_Exercise aim_. From the entries provided below, copy each line that contains the word "clockwise".

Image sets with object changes
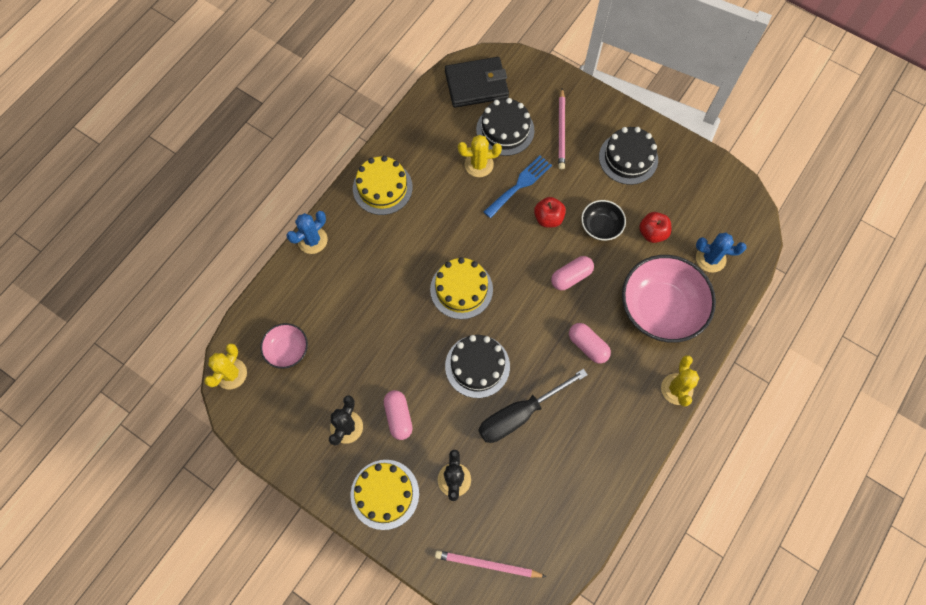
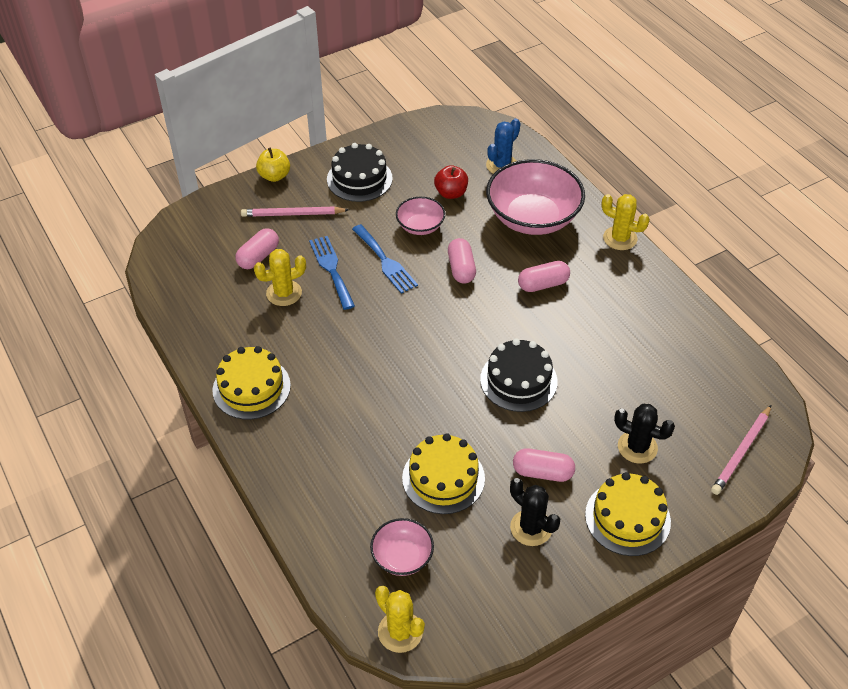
camera: 65 degrees left, 20 degrees down
(312, 240) = (273, 480): blue cactus -> none
(461, 289) = (422, 362): yellow cake -> yellow cake (443, 478)
(476, 84) = (185, 259): black wallet -> none
(479, 164) = (284, 293): yellow cactus -> yellow cactus turned 45 degrees clockwise
(505, 130) = (258, 257): black cake -> pink capsule
(519, 414) = (590, 365): black screwdriver -> none
(548, 218) = (385, 261): red apple -> blue fork
(561, 131) = (293, 214): pink pencil -> pink pencil turned 150 degrees clockwise
(595, 97) = (274, 176): none -> yellow apple
(601, 226) = (420, 226): black bowl -> pink bowl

_Exercise solution_.
(479, 164) = (284, 293): yellow cactus -> yellow cactus turned 45 degrees clockwise
(561, 131) = (293, 214): pink pencil -> pink pencil turned 150 degrees clockwise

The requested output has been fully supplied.